#### WHAT YOU ARE ASKED TO DO
Find the string "yellow" in the data, and copy out each line that has it.

SUPPLIED RECORDS: Begin

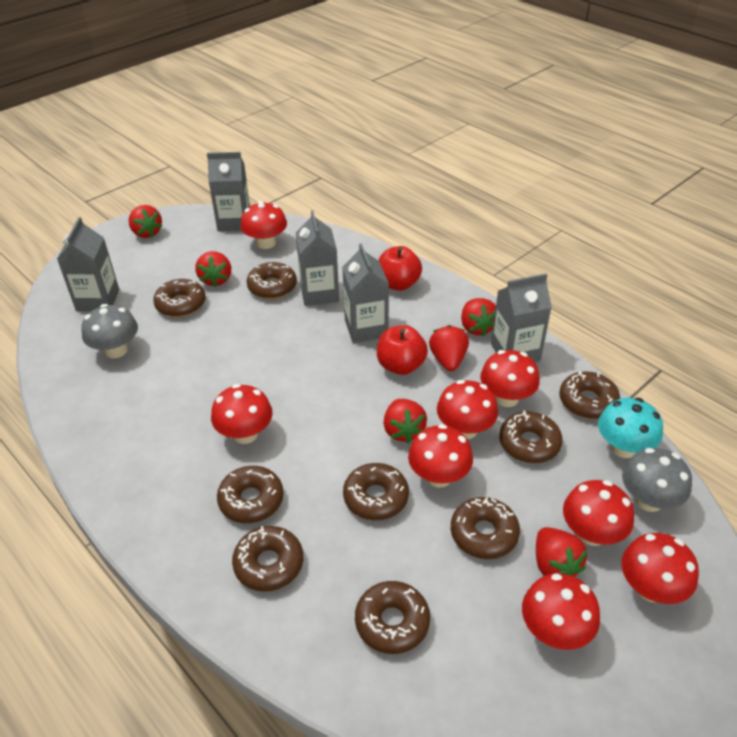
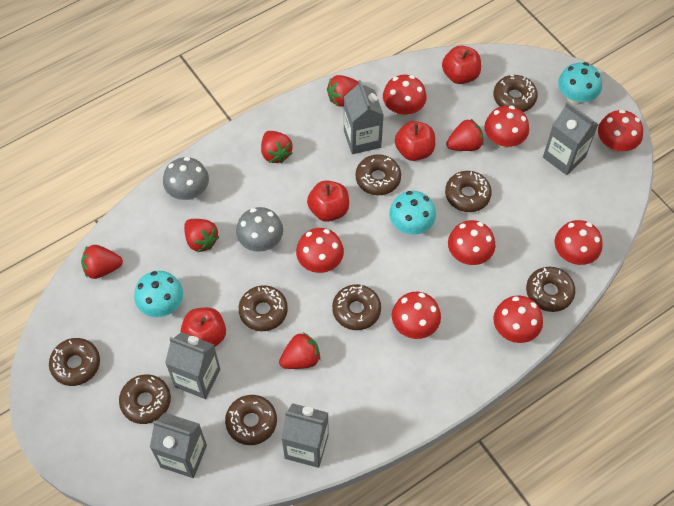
red apple: 2 -> 4
turquoise mushroom: 1 -> 3

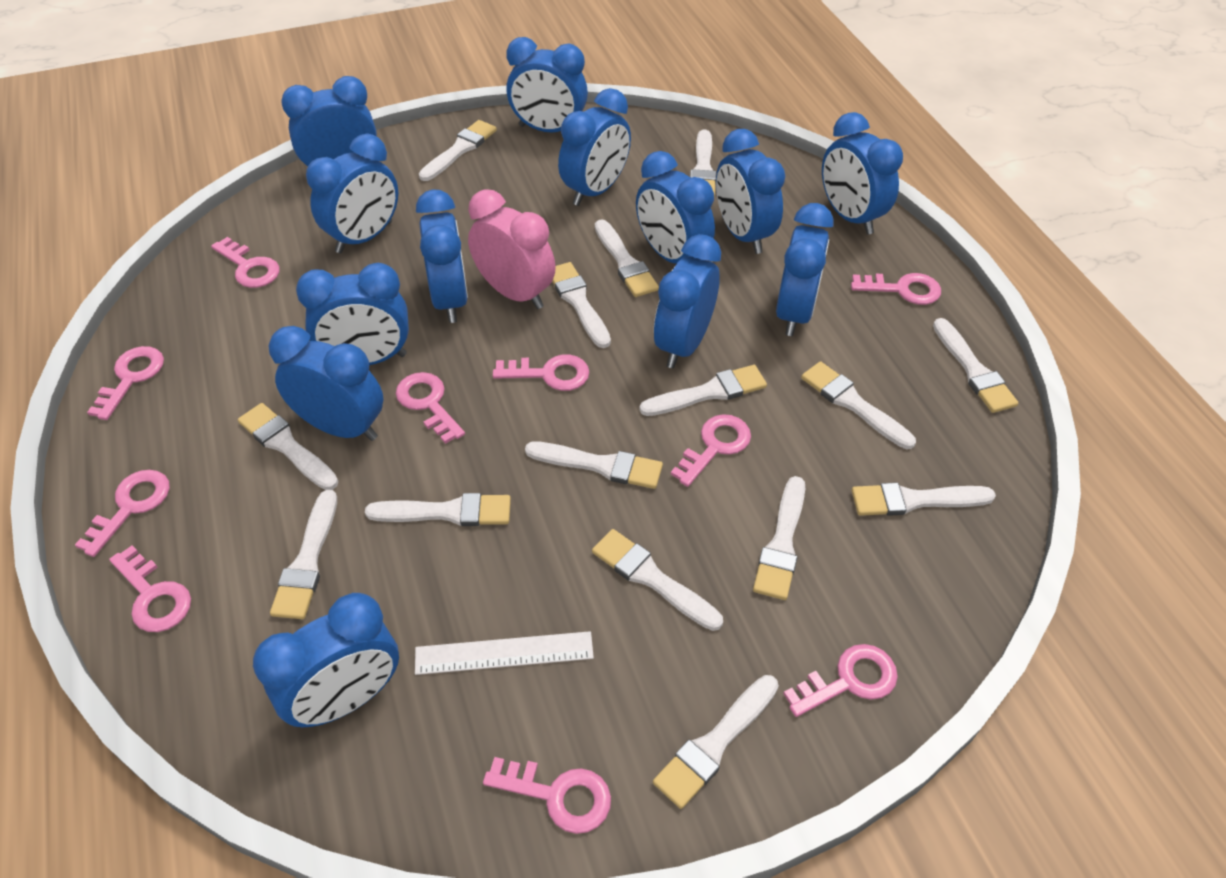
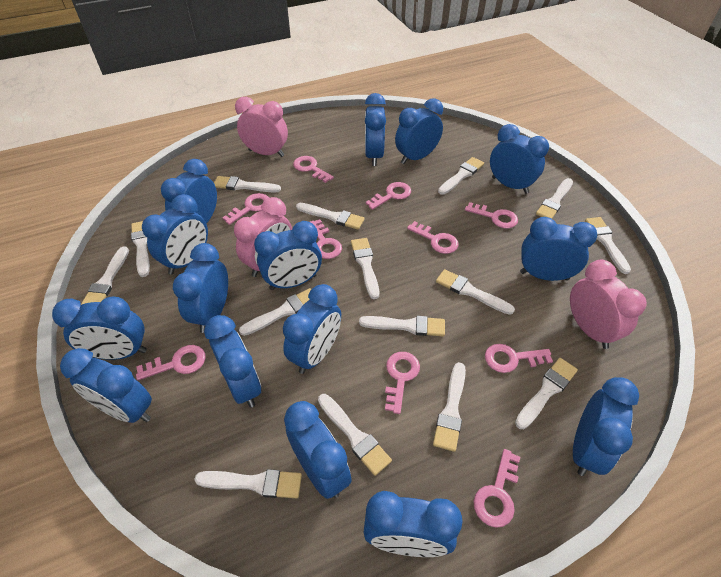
blue clock: 13 -> 15
pink clock: 1 -> 3
white ruler: 1 -> 0

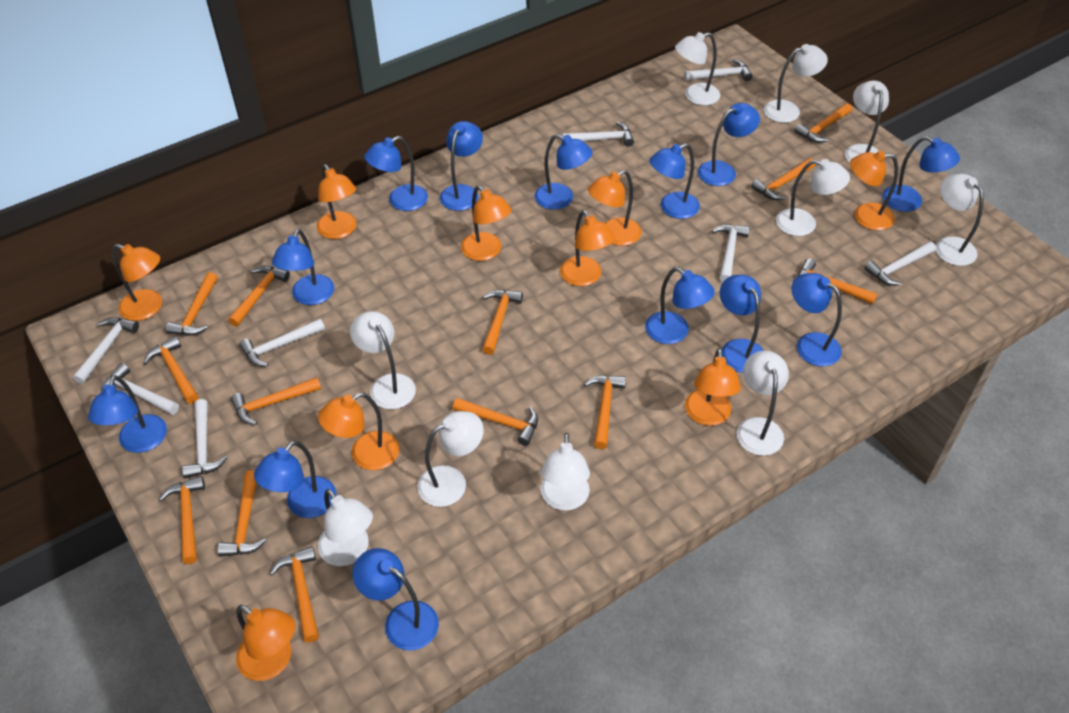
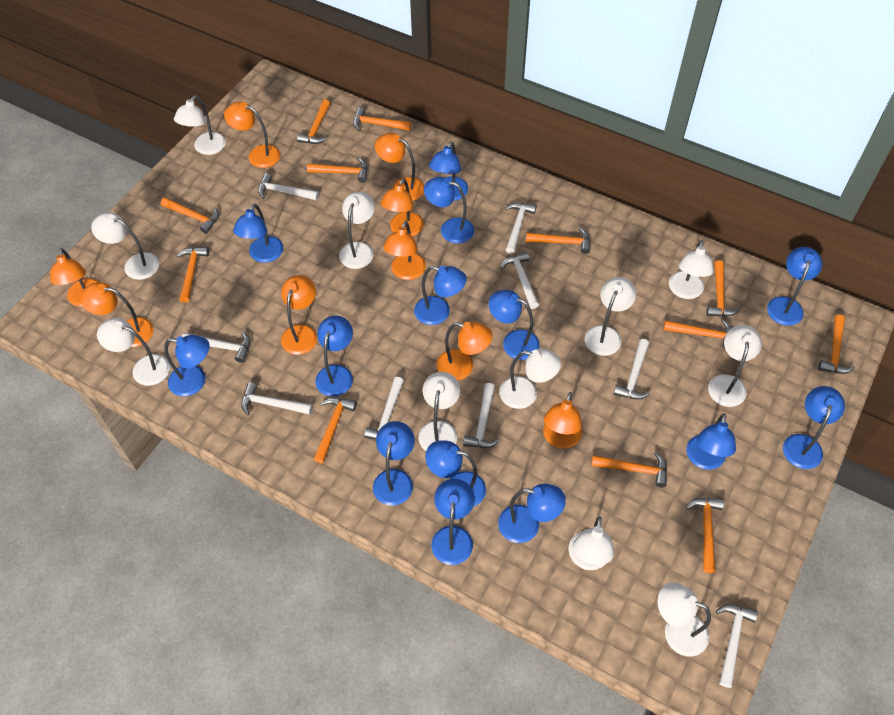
blue lamp: 13 -> 14
orange hammer: 13 -> 12
white hammer: 8 -> 9
white lamp: 10 -> 11

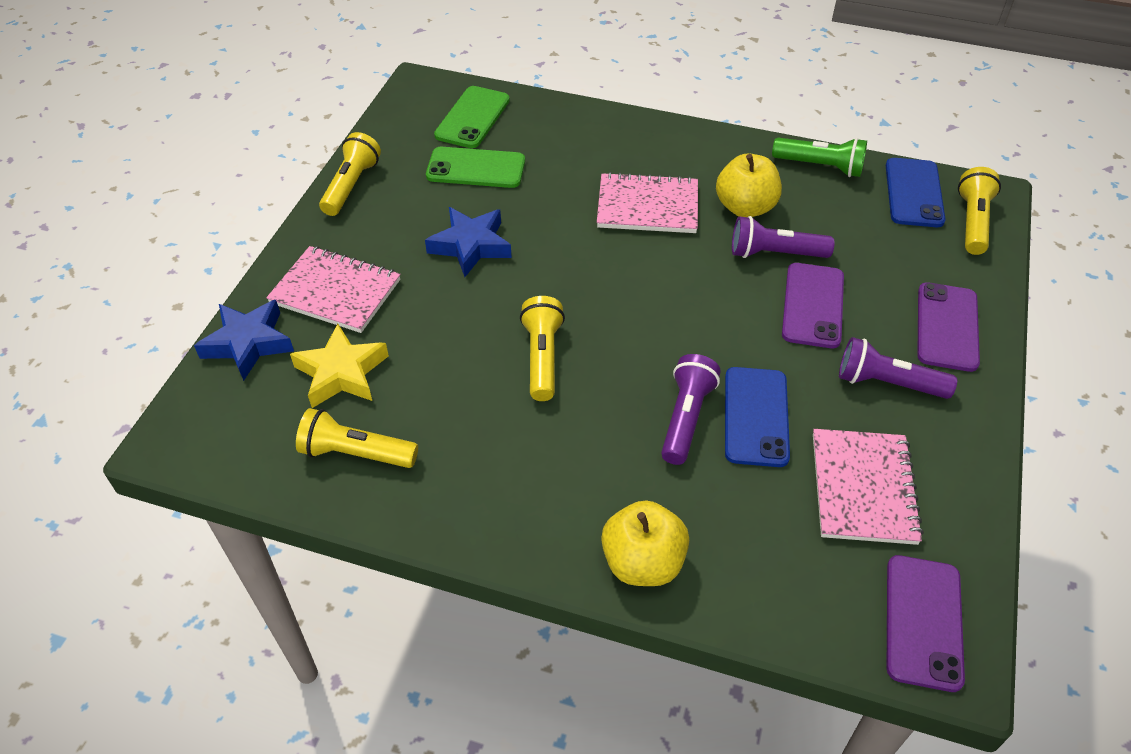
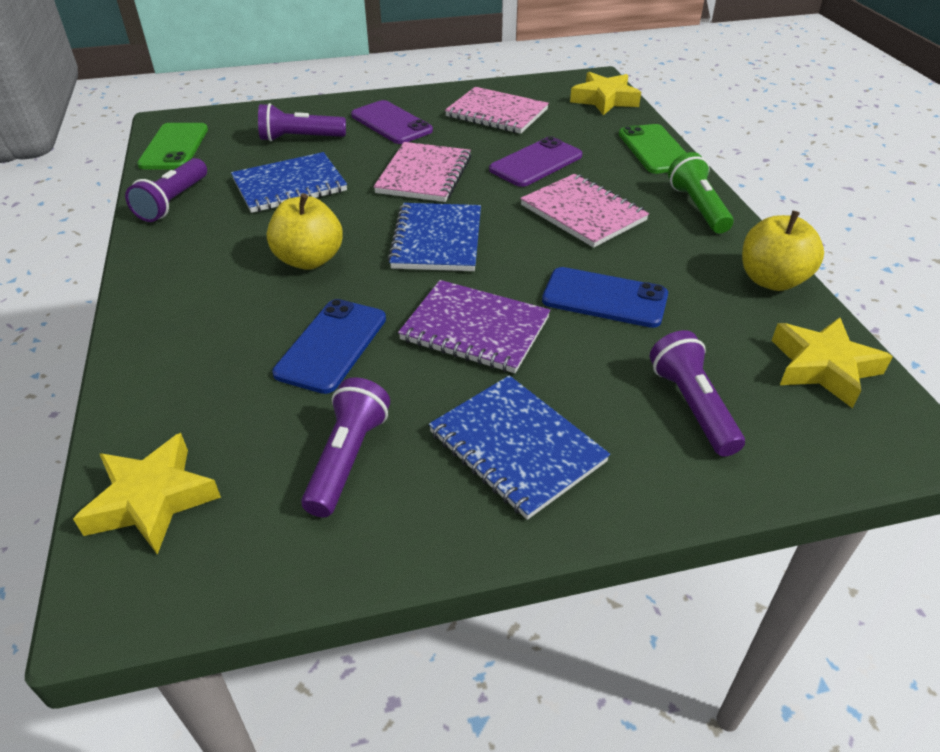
blue notebook: 0 -> 3
blue star: 2 -> 0
purple flashlight: 3 -> 4
purple notebook: 0 -> 1
purple phone: 3 -> 2
yellow flashlight: 4 -> 0
yellow star: 1 -> 3

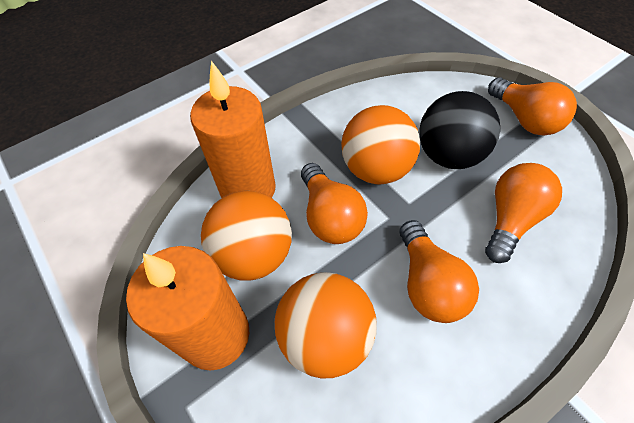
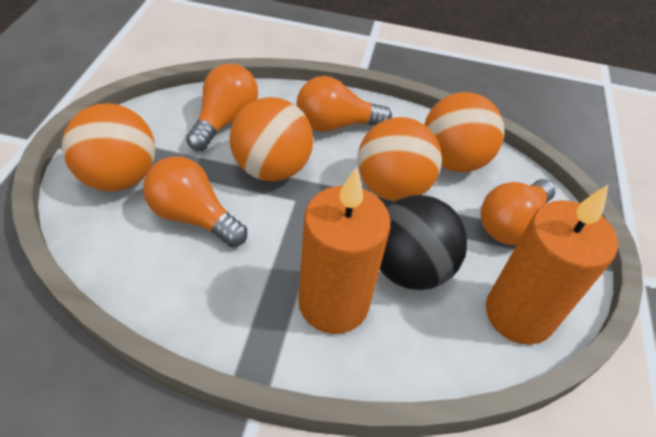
orange ball: 3 -> 4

SUPPLIED RECORDS: End

#### RESPONSE TO THE TASK
yellow flashlight: 4 -> 0
yellow star: 1 -> 3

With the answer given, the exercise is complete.